**Problem requirements**
Scan the records beneath this line for the line holding "(661, 153) = (605, 166): green" and the line holding "(275, 106) = (315, 259): white cone -> none", then transcribe exactly those two and all lines between.

**Raw data**
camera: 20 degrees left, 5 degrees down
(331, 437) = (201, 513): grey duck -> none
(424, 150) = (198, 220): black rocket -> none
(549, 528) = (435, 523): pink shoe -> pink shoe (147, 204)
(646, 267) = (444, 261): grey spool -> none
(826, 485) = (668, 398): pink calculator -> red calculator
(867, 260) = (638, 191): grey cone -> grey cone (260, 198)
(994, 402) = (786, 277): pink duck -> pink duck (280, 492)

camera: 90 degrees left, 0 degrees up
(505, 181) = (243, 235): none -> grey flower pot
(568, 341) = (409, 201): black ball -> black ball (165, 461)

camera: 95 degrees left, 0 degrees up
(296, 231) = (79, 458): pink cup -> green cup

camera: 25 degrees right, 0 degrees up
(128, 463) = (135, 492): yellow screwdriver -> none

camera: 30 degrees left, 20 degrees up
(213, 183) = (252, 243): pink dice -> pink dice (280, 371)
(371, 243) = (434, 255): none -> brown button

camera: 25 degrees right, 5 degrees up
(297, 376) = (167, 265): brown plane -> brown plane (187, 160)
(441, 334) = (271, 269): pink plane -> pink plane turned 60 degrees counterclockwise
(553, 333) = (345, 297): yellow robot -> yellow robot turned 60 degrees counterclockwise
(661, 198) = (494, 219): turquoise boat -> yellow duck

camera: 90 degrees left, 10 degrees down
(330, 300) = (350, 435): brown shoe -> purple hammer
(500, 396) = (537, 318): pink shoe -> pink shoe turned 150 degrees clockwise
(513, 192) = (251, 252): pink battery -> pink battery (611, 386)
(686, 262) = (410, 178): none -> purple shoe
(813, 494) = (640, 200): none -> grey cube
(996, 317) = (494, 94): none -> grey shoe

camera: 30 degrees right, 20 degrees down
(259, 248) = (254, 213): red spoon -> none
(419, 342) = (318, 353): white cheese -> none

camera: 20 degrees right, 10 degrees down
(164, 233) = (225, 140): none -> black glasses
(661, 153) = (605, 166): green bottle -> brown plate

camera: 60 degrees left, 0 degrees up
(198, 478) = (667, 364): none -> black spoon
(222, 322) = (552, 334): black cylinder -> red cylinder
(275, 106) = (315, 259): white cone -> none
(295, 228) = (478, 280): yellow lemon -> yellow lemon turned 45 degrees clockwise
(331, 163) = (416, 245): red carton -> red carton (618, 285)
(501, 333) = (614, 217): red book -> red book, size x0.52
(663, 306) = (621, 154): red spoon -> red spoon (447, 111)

**Completed task**
(661, 153) = (605, 166): green bottle -> brown plate

camera: 60 degrees left, 0 degrees up
(198, 478) = (667, 364): none -> black spoon
(222, 322) = (552, 334): black cylinder -> red cylinder
(275, 106) = (315, 259): white cone -> none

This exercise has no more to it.